[Excerpted data — start]

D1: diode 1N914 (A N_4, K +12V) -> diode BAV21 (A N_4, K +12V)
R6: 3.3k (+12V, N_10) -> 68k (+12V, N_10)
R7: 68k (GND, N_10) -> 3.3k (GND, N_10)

[Excerpted data — finish]
[Excerpted data — start]

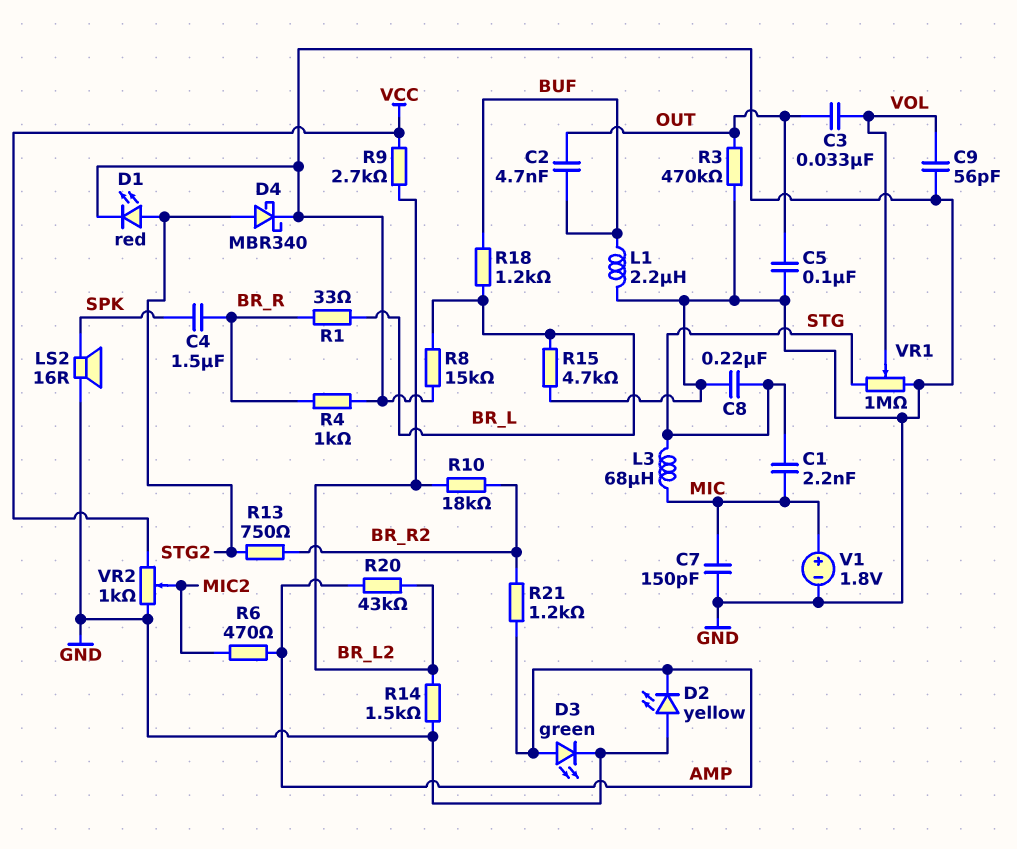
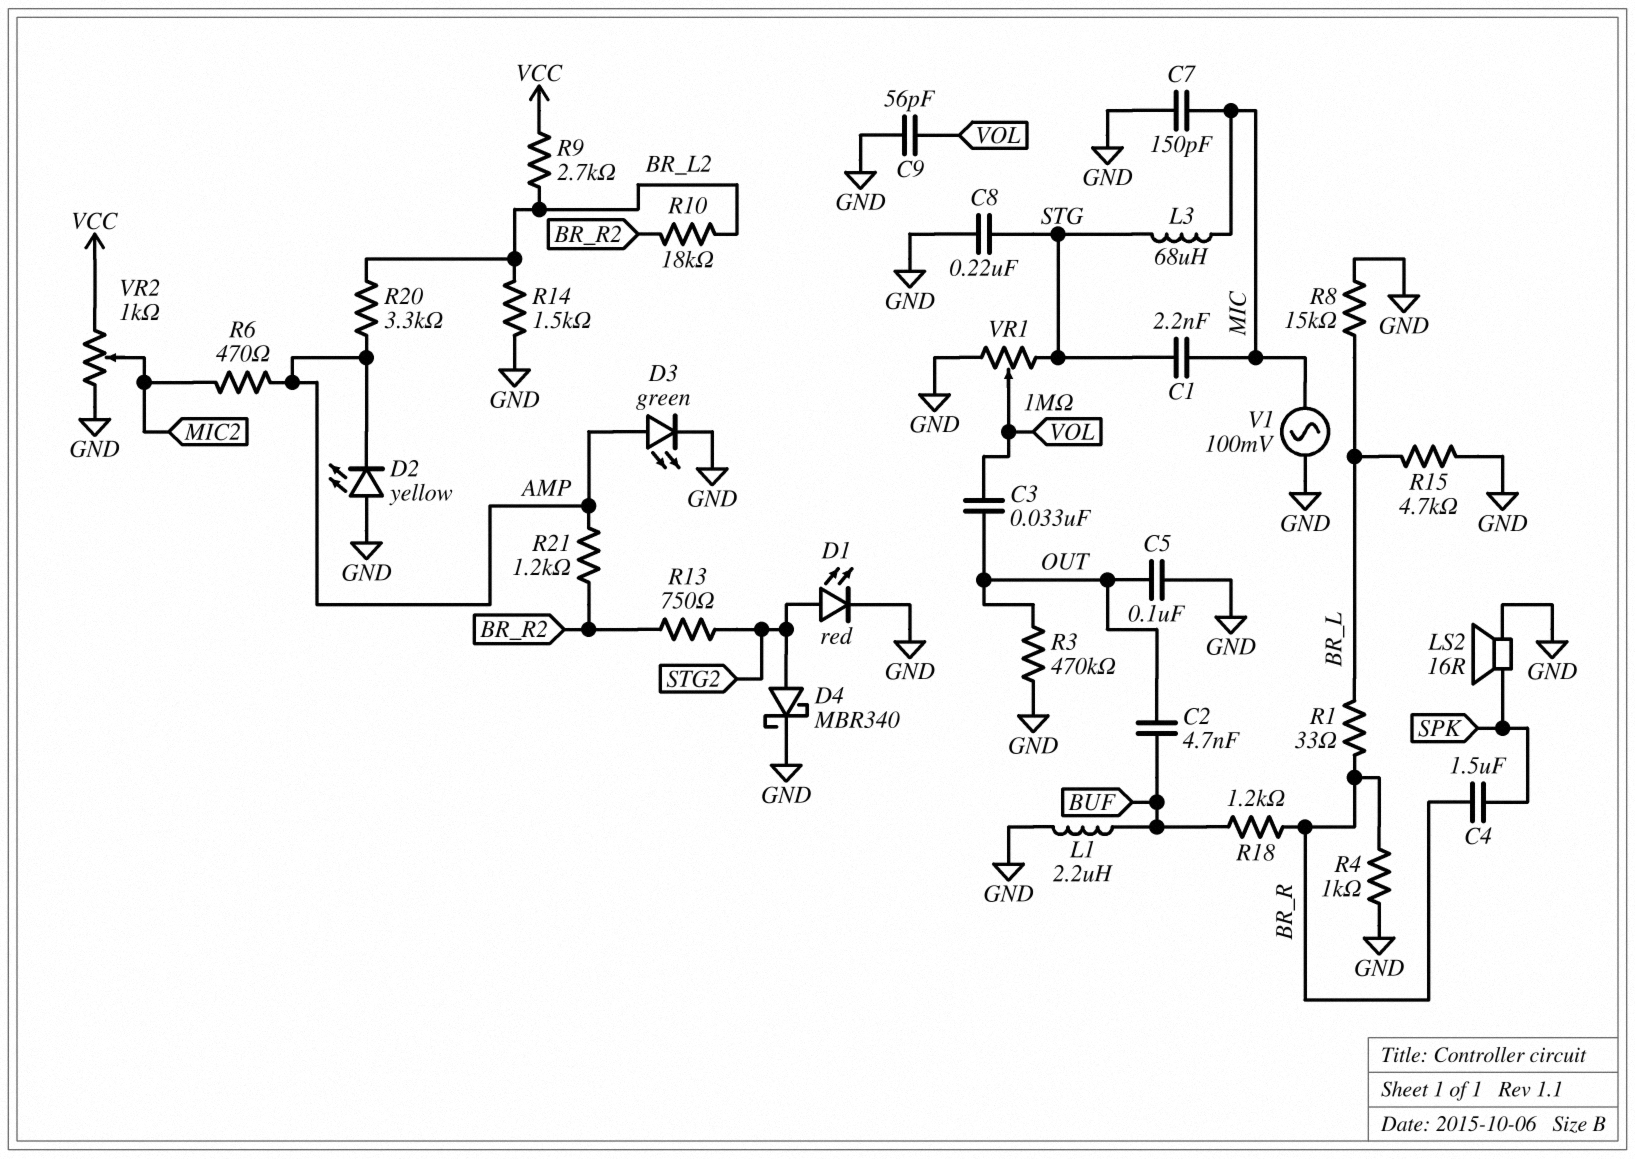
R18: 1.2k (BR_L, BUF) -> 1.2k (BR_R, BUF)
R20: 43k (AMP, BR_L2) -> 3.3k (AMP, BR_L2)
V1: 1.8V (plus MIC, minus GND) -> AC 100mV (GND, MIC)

[Excerpted data — finish]
[Excerpted data — start]

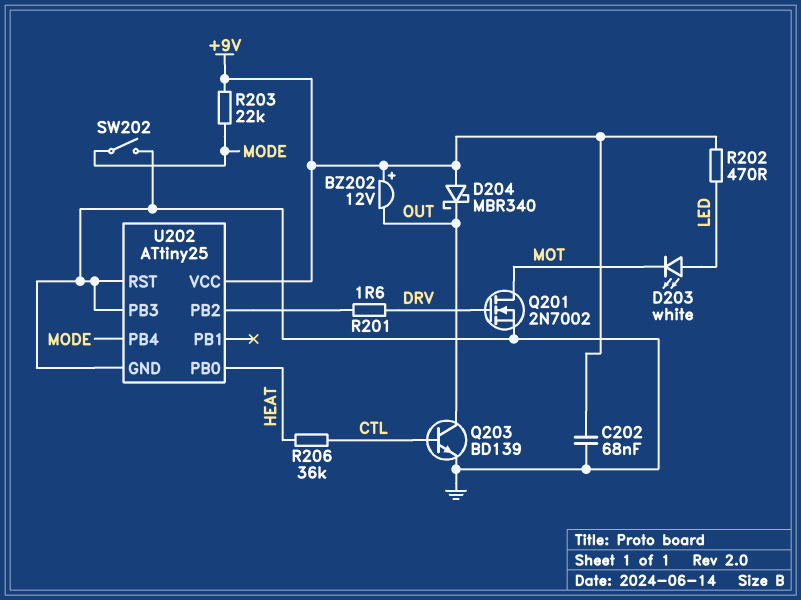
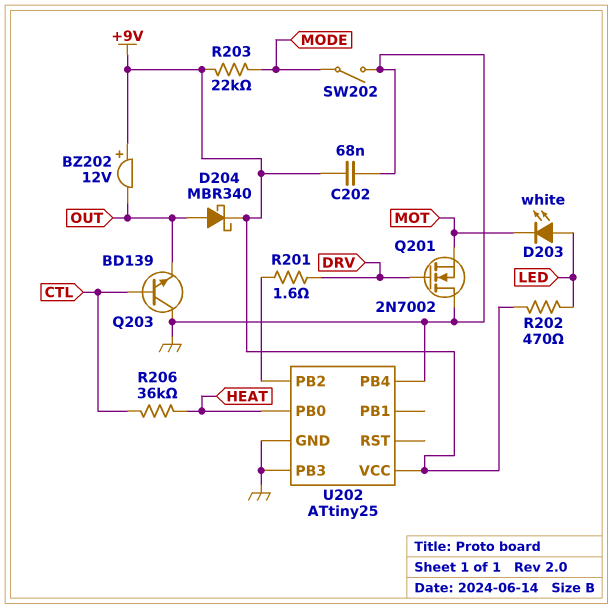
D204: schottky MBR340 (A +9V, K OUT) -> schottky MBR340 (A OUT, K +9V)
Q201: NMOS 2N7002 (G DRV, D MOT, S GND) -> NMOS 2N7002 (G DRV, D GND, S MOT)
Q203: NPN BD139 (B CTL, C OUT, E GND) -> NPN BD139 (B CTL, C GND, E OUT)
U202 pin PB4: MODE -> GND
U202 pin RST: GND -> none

[Excerpted data — finish]

*Task statement:*
Print the lines above from the one with "D1: diode 1N914" through the one with "R7: 68k (GND, N_10) -> 3.3k (GND, N_10)", both included, exactly as written and nothing more.

*Solution:*
D1: diode 1N914 (A N_4, K +12V) -> diode BAV21 (A N_4, K +12V)
R6: 3.3k (+12V, N_10) -> 68k (+12V, N_10)
R7: 68k (GND, N_10) -> 3.3k (GND, N_10)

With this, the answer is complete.